- _Recorded information_:
━━━━━━━━━━
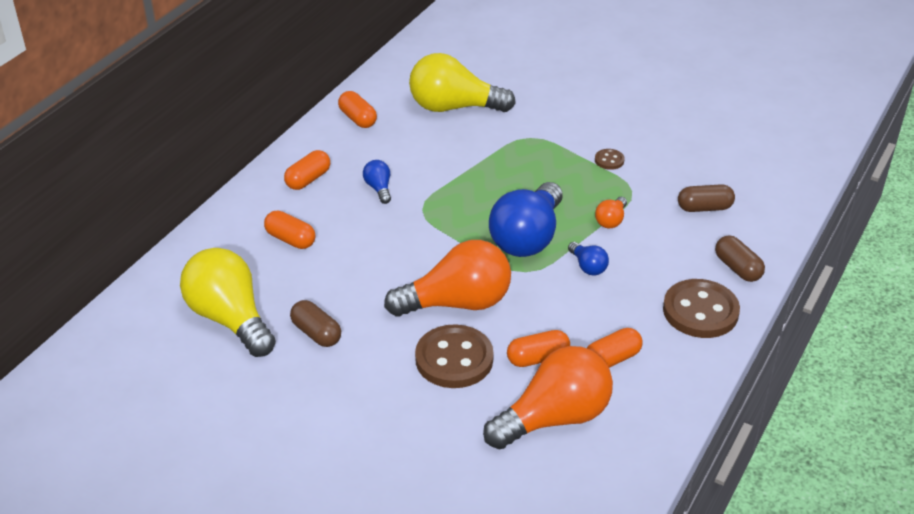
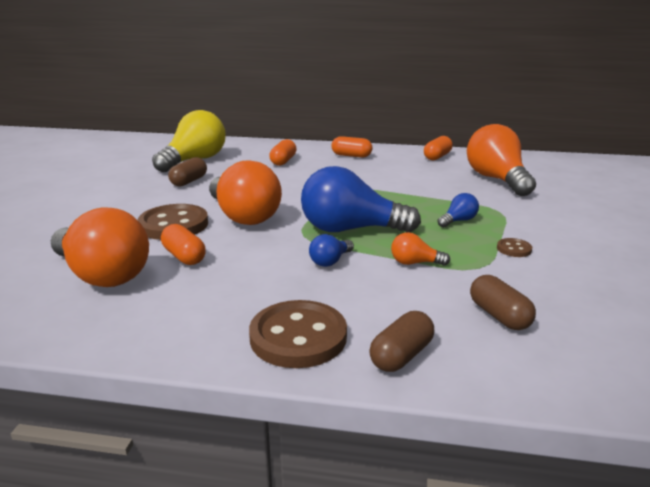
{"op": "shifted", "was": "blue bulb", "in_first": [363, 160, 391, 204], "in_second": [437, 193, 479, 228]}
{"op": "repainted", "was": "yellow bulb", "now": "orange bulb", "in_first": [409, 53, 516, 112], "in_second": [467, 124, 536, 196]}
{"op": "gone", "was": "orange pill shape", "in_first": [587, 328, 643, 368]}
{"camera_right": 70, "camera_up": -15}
━━━━━━━━━━
- _Task prompt_:
Take the listing above and retype it exactly. Its pictures are to be omitted.

- _Task response_:
{"op": "shifted", "was": "blue bulb", "in_first": [363, 160, 391, 204], "in_second": [437, 193, 479, 228]}
{"op": "repainted", "was": "yellow bulb", "now": "orange bulb", "in_first": [409, 53, 516, 112], "in_second": [467, 124, 536, 196]}
{"op": "gone", "was": "orange pill shape", "in_first": [587, 328, 643, 368]}
{"camera_right": 70, "camera_up": -15}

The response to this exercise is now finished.